Write every record out again exactly, and keep images out of it.

● **Information given**:
+++
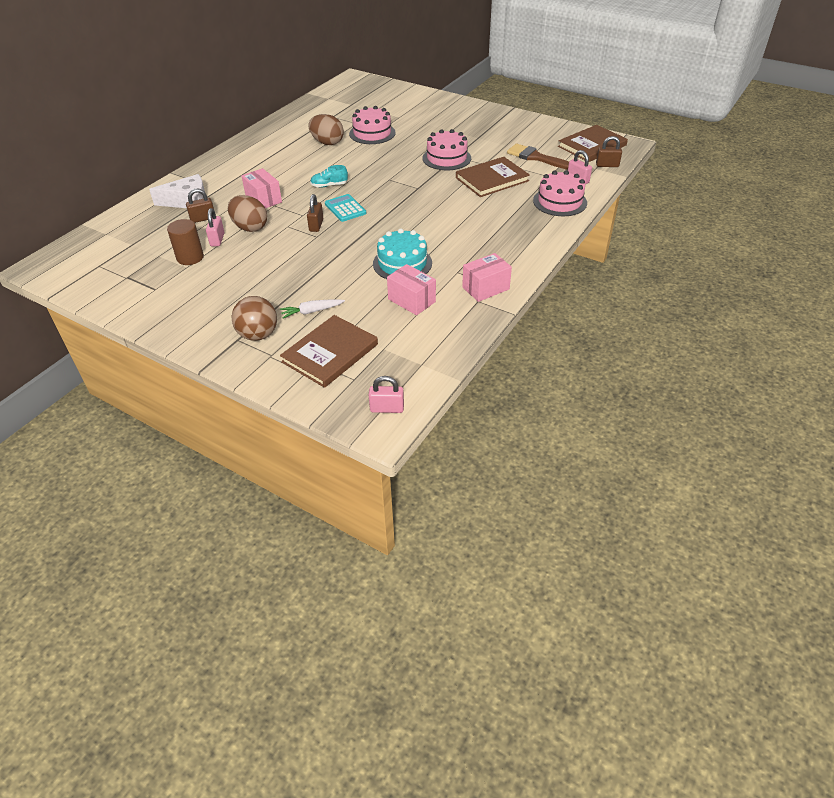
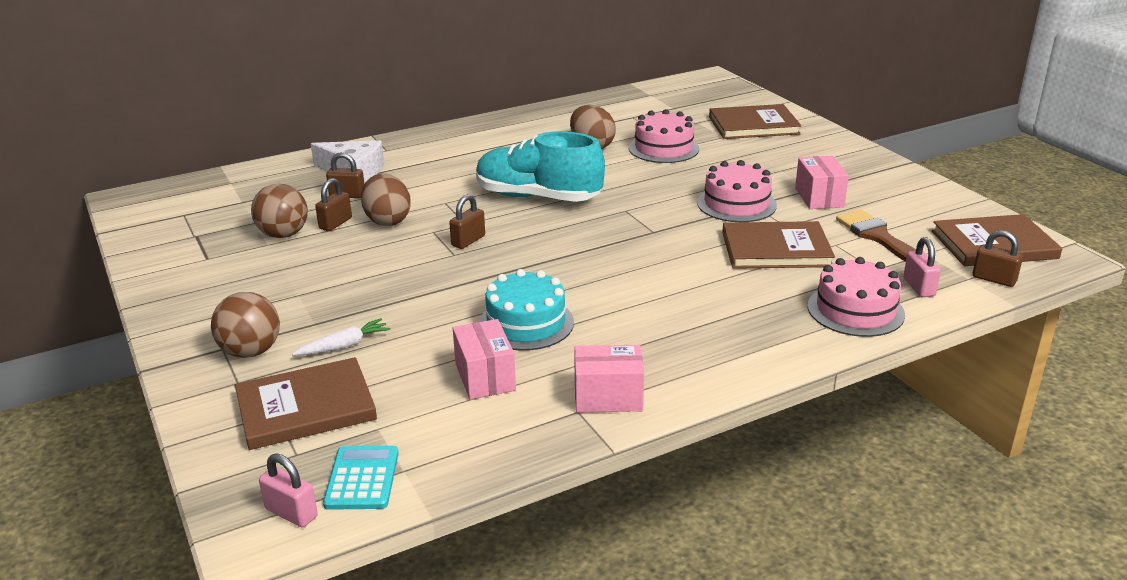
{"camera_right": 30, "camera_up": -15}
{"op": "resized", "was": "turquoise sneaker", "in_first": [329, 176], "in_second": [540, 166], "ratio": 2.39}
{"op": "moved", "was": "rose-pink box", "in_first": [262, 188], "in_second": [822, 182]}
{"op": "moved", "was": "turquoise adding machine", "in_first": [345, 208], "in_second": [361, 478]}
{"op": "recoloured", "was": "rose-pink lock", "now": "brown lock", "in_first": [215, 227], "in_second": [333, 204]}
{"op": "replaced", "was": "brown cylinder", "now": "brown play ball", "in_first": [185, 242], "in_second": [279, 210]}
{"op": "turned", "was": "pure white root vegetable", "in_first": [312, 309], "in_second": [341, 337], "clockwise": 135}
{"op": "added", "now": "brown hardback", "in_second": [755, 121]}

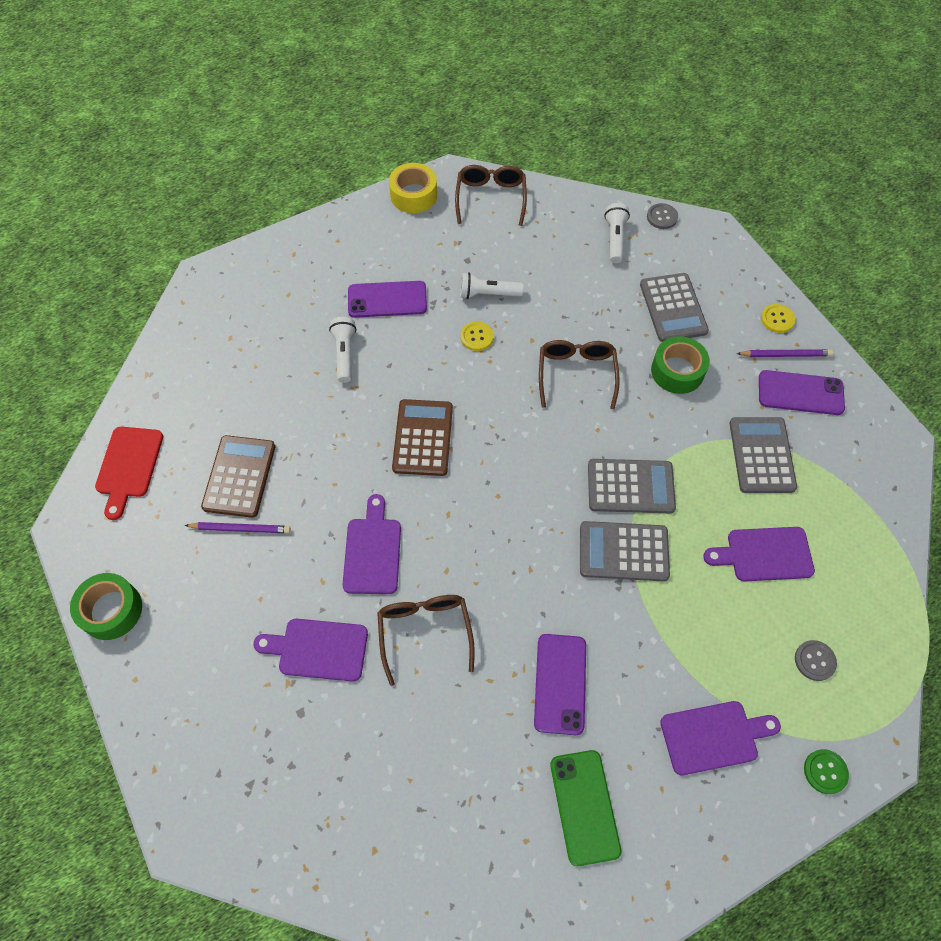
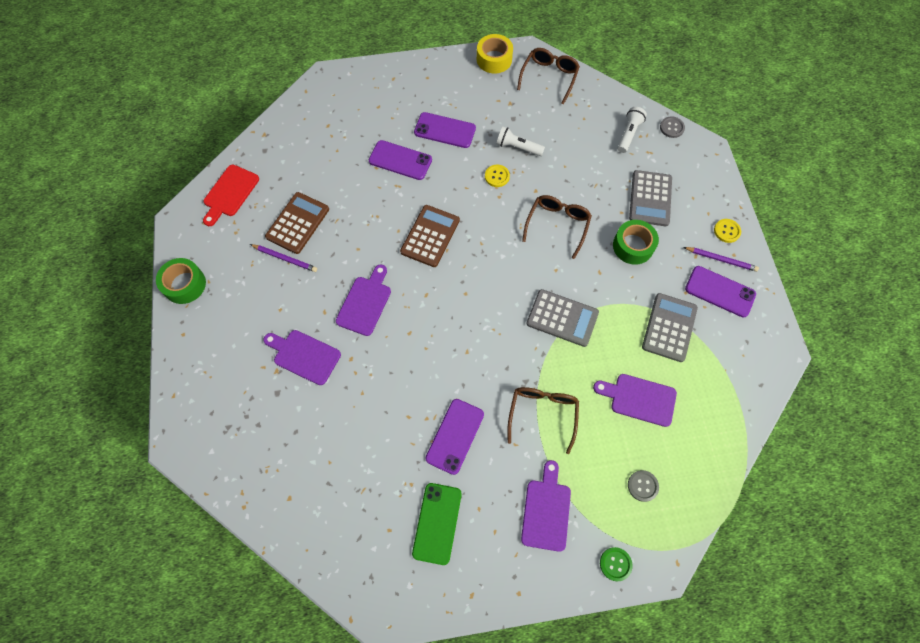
{"camera_right": 20, "camera_up": 5}
{"op": "replaced", "was": "pure white pocket torch", "now": "violet smartphone", "in_first": [342, 350], "in_second": [400, 160]}
{"op": "removed", "was": "gray adding machine", "in_first": [625, 551]}
{"op": "moved", "was": "brown spectacles", "in_first": [426, 640], "in_second": [543, 420]}
{"op": "turned", "was": "violet cutting board", "in_first": [720, 738], "in_second": [546, 506], "clockwise": -90}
+++
● **Expected output**:
{"camera_right": 30, "camera_up": -15}
{"op": "resized", "was": "turquoise sneaker", "in_first": [329, 176], "in_second": [540, 166], "ratio": 2.39}
{"op": "moved", "was": "rose-pink box", "in_first": [262, 188], "in_second": [822, 182]}
{"op": "moved", "was": "turquoise adding machine", "in_first": [345, 208], "in_second": [361, 478]}
{"op": "recoloured", "was": "rose-pink lock", "now": "brown lock", "in_first": [215, 227], "in_second": [333, 204]}
{"op": "replaced", "was": "brown cylinder", "now": "brown play ball", "in_first": [185, 242], "in_second": [279, 210]}
{"op": "turned", "was": "pure white root vegetable", "in_first": [312, 309], "in_second": [341, 337], "clockwise": 135}
{"op": "added", "now": "brown hardback", "in_second": [755, 121]}

{"camera_right": 20, "camera_up": 5}
{"op": "replaced", "was": "pure white pocket torch", "now": "violet smartphone", "in_first": [342, 350], "in_second": [400, 160]}
{"op": "removed", "was": "gray adding machine", "in_first": [625, 551]}
{"op": "moved", "was": "brown spectacles", "in_first": [426, 640], "in_second": [543, 420]}
{"op": "turned", "was": "violet cutting board", "in_first": [720, 738], "in_second": [546, 506], "clockwise": -90}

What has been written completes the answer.